▶ WORK ORDER
Could you print the lines below exactly, from the one holding "op=relocated; was=purple shoe;" through the last line, with no other output?

▶ TASK MATERIAL

* * * * * * * * *

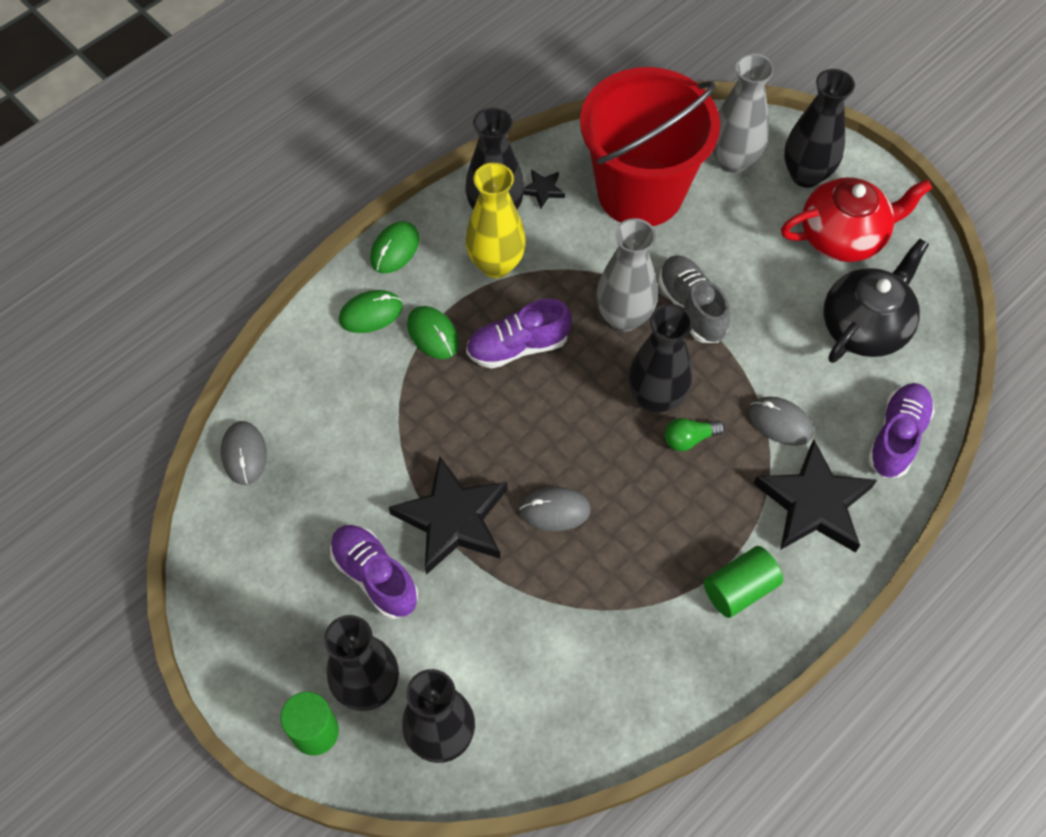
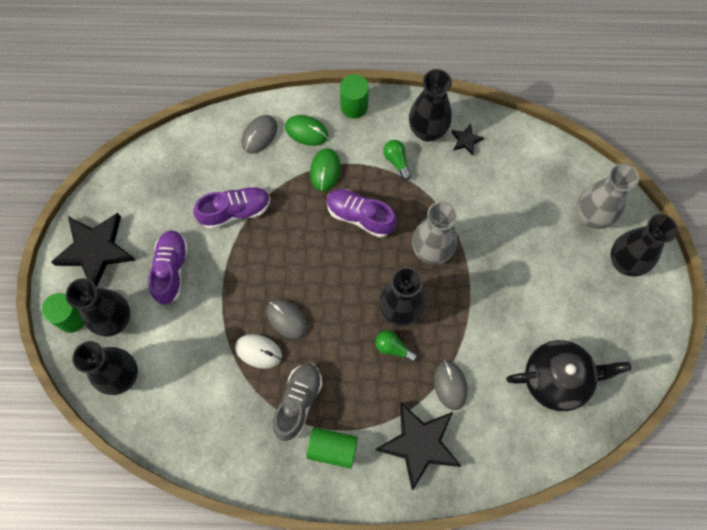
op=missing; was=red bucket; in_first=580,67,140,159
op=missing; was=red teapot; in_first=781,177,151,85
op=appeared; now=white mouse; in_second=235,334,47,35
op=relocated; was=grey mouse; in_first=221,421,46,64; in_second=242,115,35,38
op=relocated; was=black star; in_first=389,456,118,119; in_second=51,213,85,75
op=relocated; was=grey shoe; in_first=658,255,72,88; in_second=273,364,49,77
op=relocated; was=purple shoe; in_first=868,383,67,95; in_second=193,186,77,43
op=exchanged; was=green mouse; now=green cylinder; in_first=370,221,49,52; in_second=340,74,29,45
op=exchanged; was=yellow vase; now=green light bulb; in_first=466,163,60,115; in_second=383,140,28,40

* * * * * * * * *

▶ OUTPUT FOR THIS TASK
op=relocated; was=purple shoe; in_first=868,383,67,95; in_second=193,186,77,43
op=exchanged; was=green mouse; now=green cylinder; in_first=370,221,49,52; in_second=340,74,29,45
op=exchanged; was=yellow vase; now=green light bulb; in_first=466,163,60,115; in_second=383,140,28,40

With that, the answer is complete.